Dataset excerpts —
■ ■ ■ ■
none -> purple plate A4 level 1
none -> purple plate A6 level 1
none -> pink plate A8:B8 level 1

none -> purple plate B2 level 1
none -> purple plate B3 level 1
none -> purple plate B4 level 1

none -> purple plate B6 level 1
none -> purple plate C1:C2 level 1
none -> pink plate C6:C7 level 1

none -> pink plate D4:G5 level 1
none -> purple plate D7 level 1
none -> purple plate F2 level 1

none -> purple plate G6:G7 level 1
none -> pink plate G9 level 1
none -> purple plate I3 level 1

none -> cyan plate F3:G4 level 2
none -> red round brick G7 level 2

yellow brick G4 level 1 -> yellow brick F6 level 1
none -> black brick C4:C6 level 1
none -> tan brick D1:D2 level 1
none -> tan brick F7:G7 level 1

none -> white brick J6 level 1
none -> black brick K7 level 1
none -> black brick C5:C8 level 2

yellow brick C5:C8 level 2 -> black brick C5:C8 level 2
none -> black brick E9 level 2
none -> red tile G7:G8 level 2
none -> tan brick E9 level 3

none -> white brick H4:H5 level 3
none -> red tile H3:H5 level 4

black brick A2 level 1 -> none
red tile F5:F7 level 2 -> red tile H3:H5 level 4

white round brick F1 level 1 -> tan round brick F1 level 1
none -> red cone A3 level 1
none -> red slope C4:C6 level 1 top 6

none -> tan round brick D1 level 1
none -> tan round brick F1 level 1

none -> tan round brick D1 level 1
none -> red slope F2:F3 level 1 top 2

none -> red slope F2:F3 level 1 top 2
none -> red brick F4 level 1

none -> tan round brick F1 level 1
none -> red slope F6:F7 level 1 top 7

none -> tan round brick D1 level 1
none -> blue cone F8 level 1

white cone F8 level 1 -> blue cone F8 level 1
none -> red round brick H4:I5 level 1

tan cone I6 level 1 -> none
■ ■ ■ ■
Aim of the exercise — From the records above, return each line where "cone" occurs.

Task output —
none -> red cone A3 level 1
none -> blue cone F8 level 1
white cone F8 level 1 -> blue cone F8 level 1
tan cone I6 level 1 -> none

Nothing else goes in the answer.